[Task brief] Could you repeat the whole listing below exactly, omitting any picture it holds?

[Dataset section]
::::::

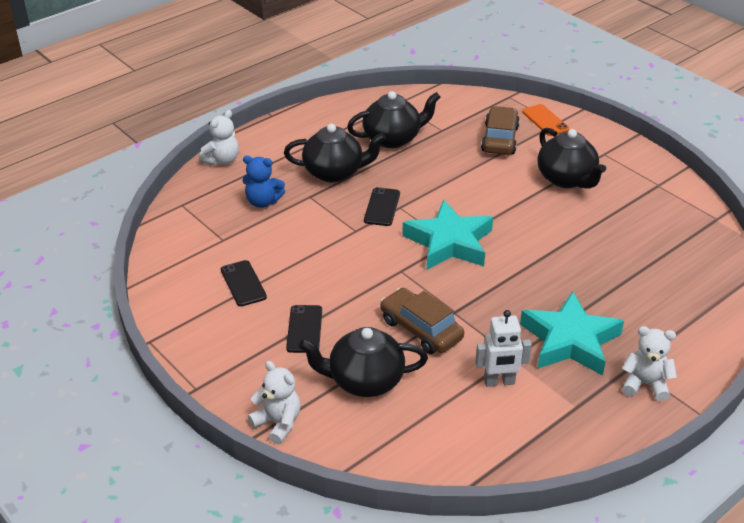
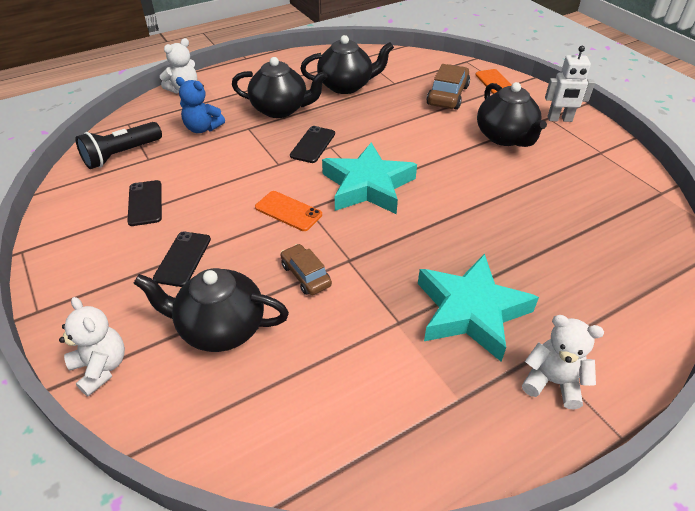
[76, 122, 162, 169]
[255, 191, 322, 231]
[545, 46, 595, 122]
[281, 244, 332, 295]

::::::

[Reply]
[76, 122, 162, 169]
[255, 191, 322, 231]
[545, 46, 595, 122]
[281, 244, 332, 295]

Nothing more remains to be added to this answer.